◆ EXERCISE INPUTS:

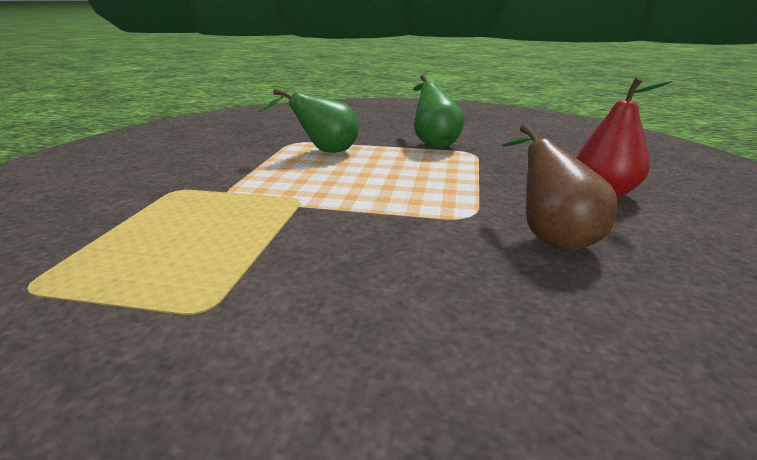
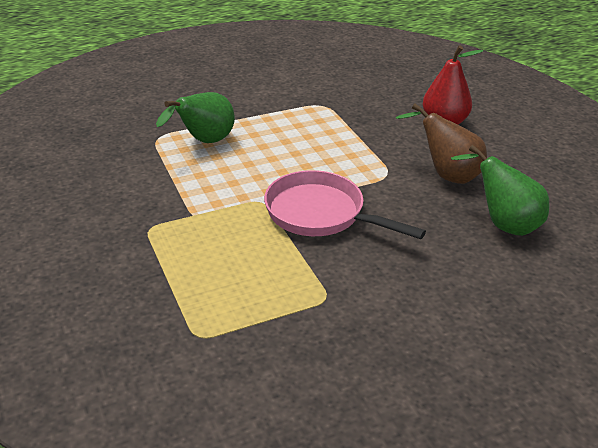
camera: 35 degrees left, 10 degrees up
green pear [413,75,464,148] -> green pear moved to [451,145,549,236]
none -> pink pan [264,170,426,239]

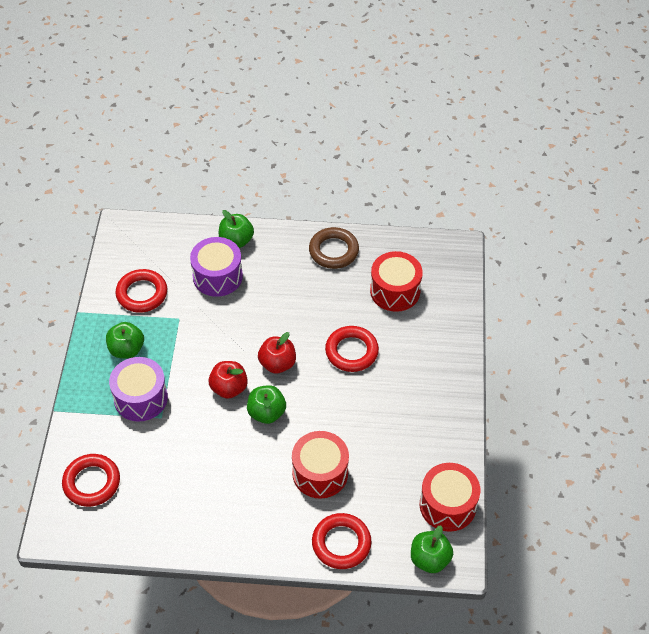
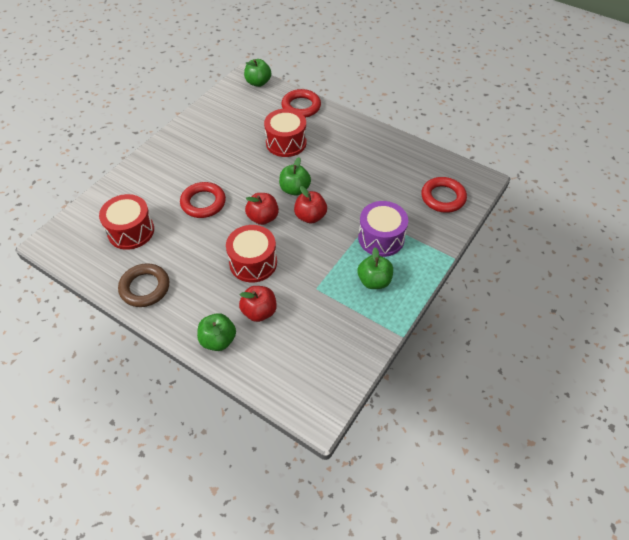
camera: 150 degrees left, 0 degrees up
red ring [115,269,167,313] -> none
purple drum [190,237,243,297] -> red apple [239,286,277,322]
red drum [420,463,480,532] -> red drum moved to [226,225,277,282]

◆ WHAT TO PRODUCE: A word-for-word copy of the listing is the goal; keep every picture out of it.

◆ EXERCISE OUTPUT:
camera: 35 degrees left, 10 degrees up
green pear [413,75,464,148] -> green pear moved to [451,145,549,236]
none -> pink pan [264,170,426,239]

camera: 150 degrees left, 0 degrees up
red ring [115,269,167,313] -> none
purple drum [190,237,243,297] -> red apple [239,286,277,322]
red drum [420,463,480,532] -> red drum moved to [226,225,277,282]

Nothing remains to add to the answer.